## ABOUT THIS EXERCISE
In the data below, one line contains "second_place: [808, 138, 896, 194]" and a later one contains "second_place: [248, 441, 389, 562]". Print both, with every line between them, exactly and alone.

--- PROVIDED DATA ---

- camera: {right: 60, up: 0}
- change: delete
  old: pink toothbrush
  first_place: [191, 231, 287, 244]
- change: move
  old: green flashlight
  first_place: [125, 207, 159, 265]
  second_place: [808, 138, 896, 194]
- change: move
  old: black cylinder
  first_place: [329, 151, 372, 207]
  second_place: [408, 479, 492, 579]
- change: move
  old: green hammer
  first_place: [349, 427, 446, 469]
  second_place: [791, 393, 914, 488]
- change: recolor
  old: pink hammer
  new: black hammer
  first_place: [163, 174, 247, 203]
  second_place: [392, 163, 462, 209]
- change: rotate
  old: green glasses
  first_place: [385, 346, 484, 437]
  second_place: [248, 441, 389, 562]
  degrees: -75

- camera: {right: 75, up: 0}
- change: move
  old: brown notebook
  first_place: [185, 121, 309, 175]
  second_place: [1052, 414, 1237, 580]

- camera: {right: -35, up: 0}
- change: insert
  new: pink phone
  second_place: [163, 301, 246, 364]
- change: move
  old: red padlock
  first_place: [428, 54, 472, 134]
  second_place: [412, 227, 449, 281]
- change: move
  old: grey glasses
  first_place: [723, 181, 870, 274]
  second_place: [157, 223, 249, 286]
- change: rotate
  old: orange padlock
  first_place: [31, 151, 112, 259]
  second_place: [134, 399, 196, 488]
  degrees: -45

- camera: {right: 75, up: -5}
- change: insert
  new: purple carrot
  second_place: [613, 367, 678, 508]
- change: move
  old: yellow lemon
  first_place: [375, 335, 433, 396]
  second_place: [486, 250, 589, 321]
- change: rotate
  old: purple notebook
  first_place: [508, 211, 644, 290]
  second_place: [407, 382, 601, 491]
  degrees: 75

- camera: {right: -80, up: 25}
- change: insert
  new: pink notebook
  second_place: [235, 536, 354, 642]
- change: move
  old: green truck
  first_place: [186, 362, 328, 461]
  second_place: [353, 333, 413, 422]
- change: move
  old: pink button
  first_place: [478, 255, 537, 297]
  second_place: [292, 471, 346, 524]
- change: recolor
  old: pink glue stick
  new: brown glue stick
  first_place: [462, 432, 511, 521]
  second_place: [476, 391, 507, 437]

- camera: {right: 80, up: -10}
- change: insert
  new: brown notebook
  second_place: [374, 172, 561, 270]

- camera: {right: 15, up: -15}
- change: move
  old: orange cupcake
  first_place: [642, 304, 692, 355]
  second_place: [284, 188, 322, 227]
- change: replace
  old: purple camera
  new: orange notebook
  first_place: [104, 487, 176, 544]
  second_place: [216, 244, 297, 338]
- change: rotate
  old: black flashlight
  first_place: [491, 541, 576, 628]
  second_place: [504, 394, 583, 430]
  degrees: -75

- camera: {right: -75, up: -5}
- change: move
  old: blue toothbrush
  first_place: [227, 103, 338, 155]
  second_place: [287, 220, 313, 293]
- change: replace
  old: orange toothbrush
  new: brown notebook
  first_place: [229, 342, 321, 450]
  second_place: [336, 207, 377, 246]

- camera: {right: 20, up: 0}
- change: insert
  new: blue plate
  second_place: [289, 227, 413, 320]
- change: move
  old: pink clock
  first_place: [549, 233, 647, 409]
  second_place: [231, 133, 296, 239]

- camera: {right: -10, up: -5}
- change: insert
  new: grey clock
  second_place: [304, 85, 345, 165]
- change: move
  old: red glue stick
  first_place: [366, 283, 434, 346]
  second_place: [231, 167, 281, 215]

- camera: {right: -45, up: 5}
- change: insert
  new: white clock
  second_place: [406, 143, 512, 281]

---

## FINISHED EXERCISE
  second_place: [808, 138, 896, 194]
- change: move
  old: black cylinder
  first_place: [329, 151, 372, 207]
  second_place: [408, 479, 492, 579]
- change: move
  old: green hammer
  first_place: [349, 427, 446, 469]
  second_place: [791, 393, 914, 488]
- change: recolor
  old: pink hammer
  new: black hammer
  first_place: [163, 174, 247, 203]
  second_place: [392, 163, 462, 209]
- change: rotate
  old: green glasses
  first_place: [385, 346, 484, 437]
  second_place: [248, 441, 389, 562]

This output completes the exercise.